══ Records to use ══

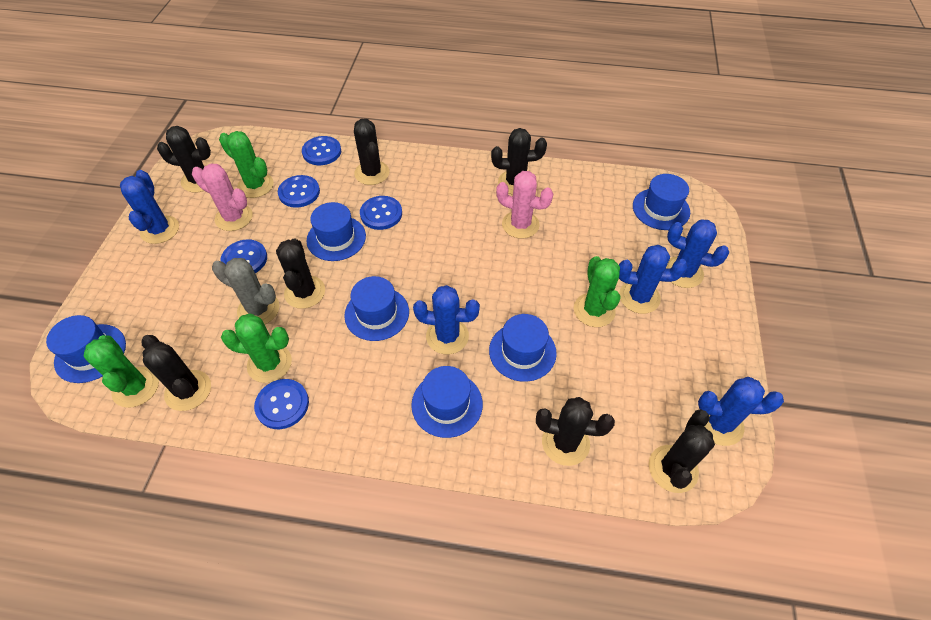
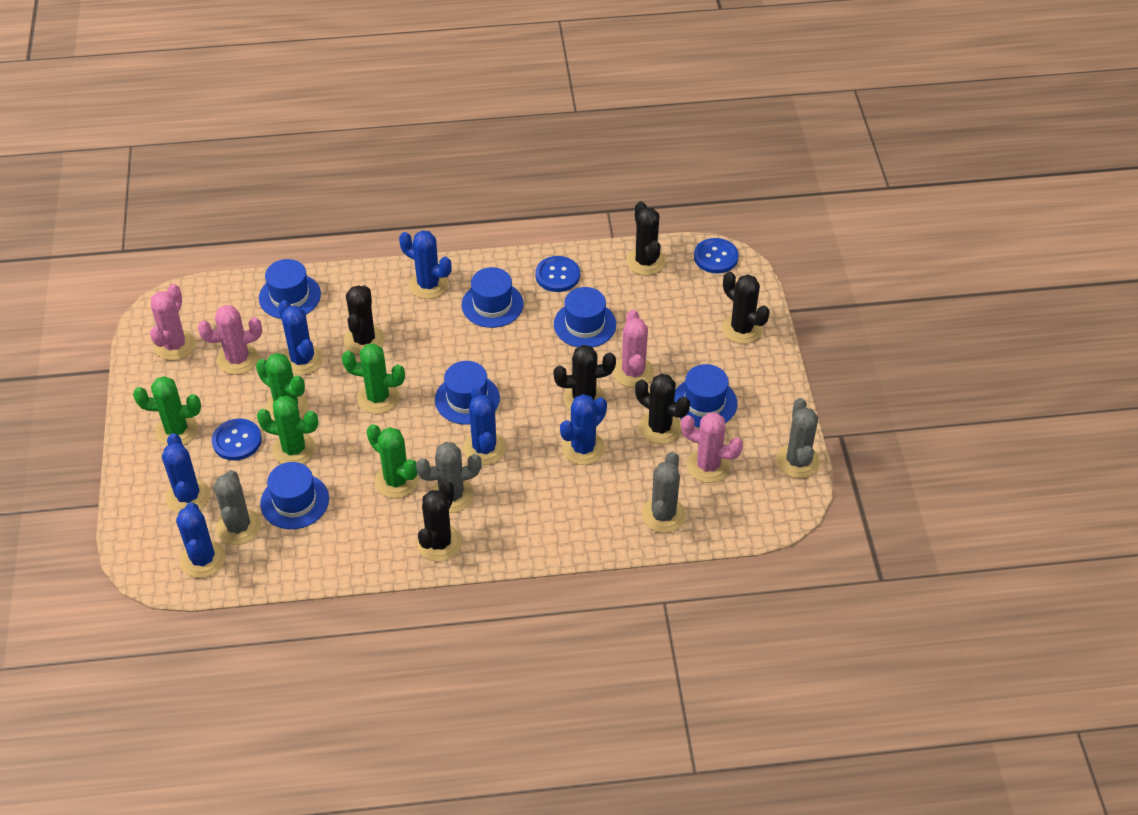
black cactus: [141,335,211,411] [157,126,211,193] [276,239,325,309] [354,119,389,185] [491,128,547,195] [536,397,615,466] [649,409,715,493] = 7 -> [344,285,385,355] [417,480,462,561] [553,345,616,411] [626,201,666,276] [635,374,690,444] [722,272,770,344] = 6
blue button: [221,239,267,273] [254,379,309,429] [278,175,320,208] [302,136,341,165] [360,196,402,230] = 5 -> [212,418,262,461] [535,256,580,292] [694,238,739,273] = 3
blue cactus: [120,170,179,244] [413,285,480,354] [619,245,688,314] [666,220,729,288] [698,377,784,446] = 5 -> [162,433,210,513] [176,502,226,578] [278,300,323,375] [399,231,452,299] [463,385,506,465] [560,394,607,465] = 6
green cactus: [84,335,159,408] [219,131,274,198] [221,314,292,383] [574,256,620,327] = 4 -> [133,376,201,446] [256,353,308,421] [257,396,319,464] [342,343,405,414] [367,424,419,498] = 5
grey cactus: [212,258,279,325] = 1 -> [214,470,261,545] [416,442,482,513] [641,452,686,533] [776,398,820,478] = 4
pink cactus: [192,164,253,231] [496,171,553,239] = 2 -> [150,284,195,361] [198,305,262,375] [613,310,654,388] [681,412,743,483] = 4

═══

| Prompt |
Give back exactly the lines from the first line of the data through the line with "green cactus: [84,335,159,408]", pictures excluded.

| Answer below |
black cactus: [141,335,211,411] [157,126,211,193] [276,239,325,309] [354,119,389,185] [491,128,547,195] [536,397,615,466] [649,409,715,493] = 7 -> [344,285,385,355] [417,480,462,561] [553,345,616,411] [626,201,666,276] [635,374,690,444] [722,272,770,344] = 6
blue button: [221,239,267,273] [254,379,309,429] [278,175,320,208] [302,136,341,165] [360,196,402,230] = 5 -> [212,418,262,461] [535,256,580,292] [694,238,739,273] = 3
blue cactus: [120,170,179,244] [413,285,480,354] [619,245,688,314] [666,220,729,288] [698,377,784,446] = 5 -> [162,433,210,513] [176,502,226,578] [278,300,323,375] [399,231,452,299] [463,385,506,465] [560,394,607,465] = 6
green cactus: [84,335,159,408] [219,131,274,198] [221,314,292,383] [574,256,620,327] = 4 -> [133,376,201,446] [256,353,308,421] [257,396,319,464] [342,343,405,414] [367,424,419,498] = 5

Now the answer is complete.